> _PROBLEM DESCRIPTION_:
From the entries below, copy every line that has the word "MISO".

> _MATERIAL FOR THE TASK_:
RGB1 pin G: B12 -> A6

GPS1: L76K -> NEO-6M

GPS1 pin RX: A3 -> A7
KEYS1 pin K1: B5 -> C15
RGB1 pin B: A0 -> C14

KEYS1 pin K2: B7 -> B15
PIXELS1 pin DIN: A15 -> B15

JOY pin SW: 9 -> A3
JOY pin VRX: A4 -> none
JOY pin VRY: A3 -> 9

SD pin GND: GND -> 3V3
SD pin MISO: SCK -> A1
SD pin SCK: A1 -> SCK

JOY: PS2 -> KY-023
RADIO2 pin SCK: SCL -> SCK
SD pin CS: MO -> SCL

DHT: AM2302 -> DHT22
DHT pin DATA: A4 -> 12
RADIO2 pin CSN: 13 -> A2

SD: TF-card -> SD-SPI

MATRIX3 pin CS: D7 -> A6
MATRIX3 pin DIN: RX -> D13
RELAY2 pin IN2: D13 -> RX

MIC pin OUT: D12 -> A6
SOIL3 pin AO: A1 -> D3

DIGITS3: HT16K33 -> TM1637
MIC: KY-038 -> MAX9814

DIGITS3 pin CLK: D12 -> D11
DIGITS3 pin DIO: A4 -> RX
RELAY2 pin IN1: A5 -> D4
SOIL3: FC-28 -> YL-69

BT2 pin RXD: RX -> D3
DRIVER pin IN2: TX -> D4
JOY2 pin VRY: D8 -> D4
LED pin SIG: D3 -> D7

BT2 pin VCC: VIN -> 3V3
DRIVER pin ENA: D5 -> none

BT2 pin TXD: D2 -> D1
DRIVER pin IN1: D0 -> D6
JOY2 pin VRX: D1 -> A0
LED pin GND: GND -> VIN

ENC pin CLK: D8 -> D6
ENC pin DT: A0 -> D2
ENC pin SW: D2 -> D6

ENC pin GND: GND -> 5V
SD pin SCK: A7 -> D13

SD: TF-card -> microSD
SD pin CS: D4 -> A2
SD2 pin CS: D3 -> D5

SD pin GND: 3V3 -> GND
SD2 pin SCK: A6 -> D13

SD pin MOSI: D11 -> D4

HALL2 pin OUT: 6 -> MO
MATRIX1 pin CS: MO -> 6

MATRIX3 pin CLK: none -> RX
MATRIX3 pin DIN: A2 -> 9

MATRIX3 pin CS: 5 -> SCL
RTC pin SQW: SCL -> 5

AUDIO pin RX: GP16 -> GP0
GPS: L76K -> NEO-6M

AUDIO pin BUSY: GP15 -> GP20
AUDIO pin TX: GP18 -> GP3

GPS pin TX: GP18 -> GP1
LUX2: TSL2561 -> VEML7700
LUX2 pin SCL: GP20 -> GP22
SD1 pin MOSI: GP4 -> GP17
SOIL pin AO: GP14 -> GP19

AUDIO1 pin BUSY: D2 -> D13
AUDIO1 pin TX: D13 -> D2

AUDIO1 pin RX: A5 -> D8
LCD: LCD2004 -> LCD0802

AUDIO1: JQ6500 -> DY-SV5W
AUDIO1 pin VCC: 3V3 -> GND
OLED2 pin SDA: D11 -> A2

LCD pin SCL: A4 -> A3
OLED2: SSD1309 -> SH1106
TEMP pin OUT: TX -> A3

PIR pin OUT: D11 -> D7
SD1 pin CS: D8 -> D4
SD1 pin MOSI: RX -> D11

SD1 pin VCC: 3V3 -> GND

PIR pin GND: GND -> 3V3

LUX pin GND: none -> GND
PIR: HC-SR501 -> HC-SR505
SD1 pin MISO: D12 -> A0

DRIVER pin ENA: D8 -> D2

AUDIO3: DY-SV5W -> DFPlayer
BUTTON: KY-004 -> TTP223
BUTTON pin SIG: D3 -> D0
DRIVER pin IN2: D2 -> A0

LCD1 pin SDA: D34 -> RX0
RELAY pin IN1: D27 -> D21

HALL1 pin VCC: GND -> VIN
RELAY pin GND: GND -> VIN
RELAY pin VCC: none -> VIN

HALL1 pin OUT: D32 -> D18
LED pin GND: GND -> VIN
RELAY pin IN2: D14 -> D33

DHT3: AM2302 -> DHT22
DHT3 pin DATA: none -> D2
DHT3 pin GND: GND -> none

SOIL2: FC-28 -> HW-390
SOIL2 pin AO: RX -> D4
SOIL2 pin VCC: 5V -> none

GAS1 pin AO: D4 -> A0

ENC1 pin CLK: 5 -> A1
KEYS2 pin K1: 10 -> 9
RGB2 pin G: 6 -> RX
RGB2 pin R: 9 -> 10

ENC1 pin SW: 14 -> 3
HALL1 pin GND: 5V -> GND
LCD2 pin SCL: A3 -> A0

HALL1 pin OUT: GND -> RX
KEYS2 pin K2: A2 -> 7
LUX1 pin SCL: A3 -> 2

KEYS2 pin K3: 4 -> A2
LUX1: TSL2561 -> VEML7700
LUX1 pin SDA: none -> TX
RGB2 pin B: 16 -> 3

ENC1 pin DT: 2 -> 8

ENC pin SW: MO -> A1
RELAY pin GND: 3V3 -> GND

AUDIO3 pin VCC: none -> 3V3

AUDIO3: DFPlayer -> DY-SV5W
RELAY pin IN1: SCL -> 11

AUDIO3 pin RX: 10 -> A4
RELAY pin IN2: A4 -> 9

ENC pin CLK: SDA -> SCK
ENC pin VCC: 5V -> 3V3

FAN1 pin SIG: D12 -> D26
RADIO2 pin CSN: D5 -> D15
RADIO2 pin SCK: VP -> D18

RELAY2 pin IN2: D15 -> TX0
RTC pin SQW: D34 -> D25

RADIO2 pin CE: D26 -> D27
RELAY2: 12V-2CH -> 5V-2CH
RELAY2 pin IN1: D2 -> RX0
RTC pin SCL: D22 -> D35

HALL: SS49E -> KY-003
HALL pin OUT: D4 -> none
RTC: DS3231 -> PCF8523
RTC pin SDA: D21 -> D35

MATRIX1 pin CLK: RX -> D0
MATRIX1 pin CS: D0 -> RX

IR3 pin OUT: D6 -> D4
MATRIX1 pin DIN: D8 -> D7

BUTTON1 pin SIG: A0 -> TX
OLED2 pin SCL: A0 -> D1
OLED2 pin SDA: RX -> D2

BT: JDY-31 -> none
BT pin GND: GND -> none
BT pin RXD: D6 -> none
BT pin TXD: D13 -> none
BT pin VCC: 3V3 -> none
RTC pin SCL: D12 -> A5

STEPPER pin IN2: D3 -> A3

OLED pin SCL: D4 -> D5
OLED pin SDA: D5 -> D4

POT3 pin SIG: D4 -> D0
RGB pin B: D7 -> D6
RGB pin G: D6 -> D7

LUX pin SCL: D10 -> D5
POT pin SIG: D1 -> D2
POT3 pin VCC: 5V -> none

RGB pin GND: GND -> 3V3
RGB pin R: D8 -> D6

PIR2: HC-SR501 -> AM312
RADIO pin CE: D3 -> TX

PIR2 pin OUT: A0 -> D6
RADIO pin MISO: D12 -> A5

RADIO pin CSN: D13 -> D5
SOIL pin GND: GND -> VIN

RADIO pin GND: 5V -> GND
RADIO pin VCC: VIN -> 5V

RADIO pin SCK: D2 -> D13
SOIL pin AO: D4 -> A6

> _FINAL ANSWER_:
SD pin MISO: SCK -> A1
SD1 pin MISO: D12 -> A0
RADIO pin MISO: D12 -> A5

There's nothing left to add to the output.